[Start of section]
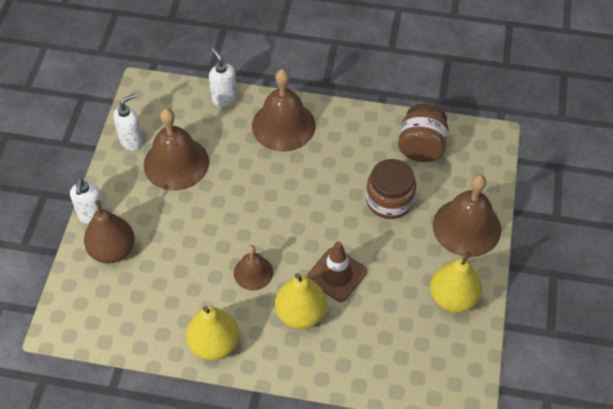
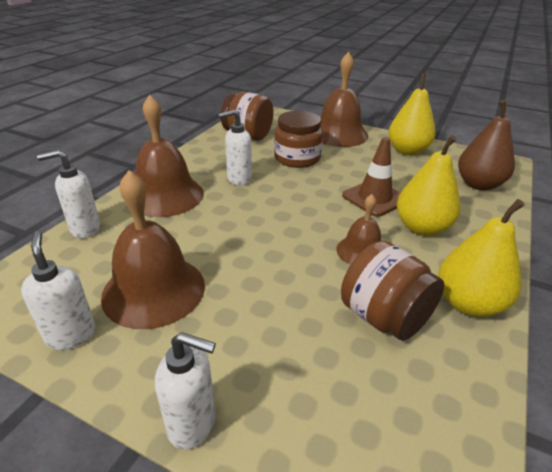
camera: 75 degrees left, 20 degrees down
(113, 250) = (282, 401): brown pear -> brown pear (478, 184)
(186, 293) = (384, 317): none -> brown jar
(329, 165) = (238, 179): none -> white soap dispenser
[End of section]
— Task —
Everything in the listing should be repeated exactly except the pictures.

— Exercise response —
camera: 75 degrees left, 20 degrees down
(113, 250) = (282, 401): brown pear -> brown pear (478, 184)
(186, 293) = (384, 317): none -> brown jar
(329, 165) = (238, 179): none -> white soap dispenser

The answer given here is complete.